### DESCRIPTION OF THE TASK
Whenever a line of the material contains the string "AGND", it should be copied.

--- START ---

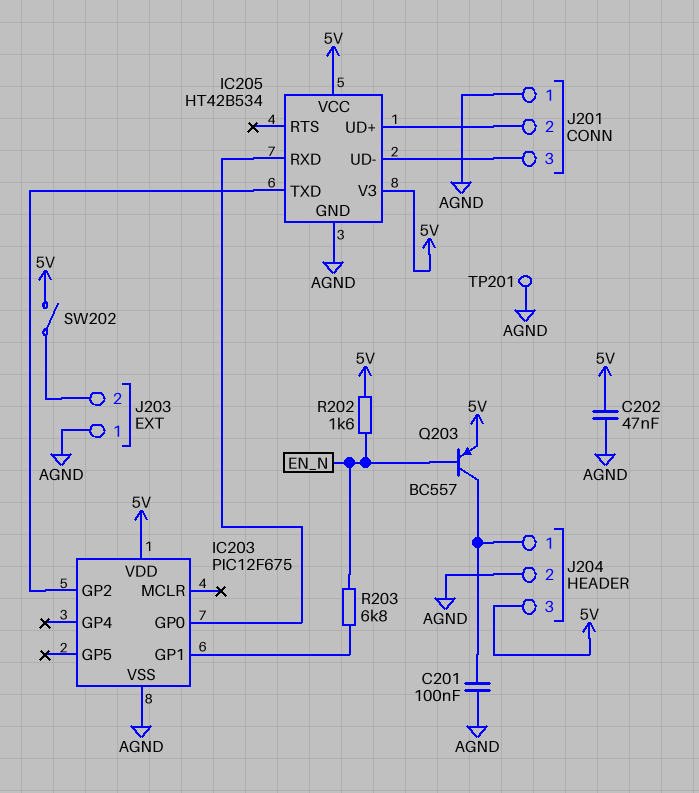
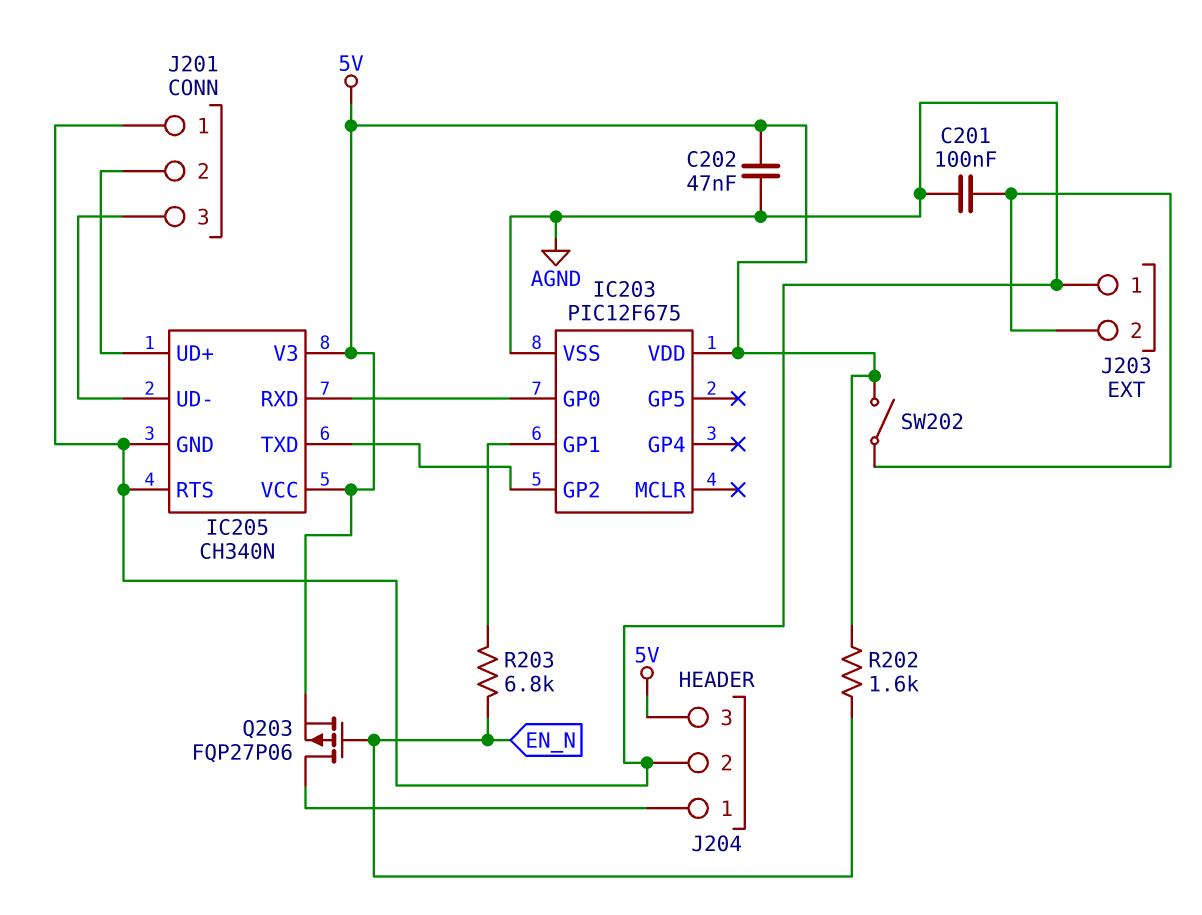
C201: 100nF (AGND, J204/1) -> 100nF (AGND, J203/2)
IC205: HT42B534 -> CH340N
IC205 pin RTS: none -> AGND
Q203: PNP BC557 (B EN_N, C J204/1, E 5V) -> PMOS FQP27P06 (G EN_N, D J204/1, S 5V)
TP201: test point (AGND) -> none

--- END ---

### ANSWER SECTION
C201: 100nF (AGND, J204/1) -> 100nF (AGND, J203/2)
IC205 pin RTS: none -> AGND
TP201: test point (AGND) -> none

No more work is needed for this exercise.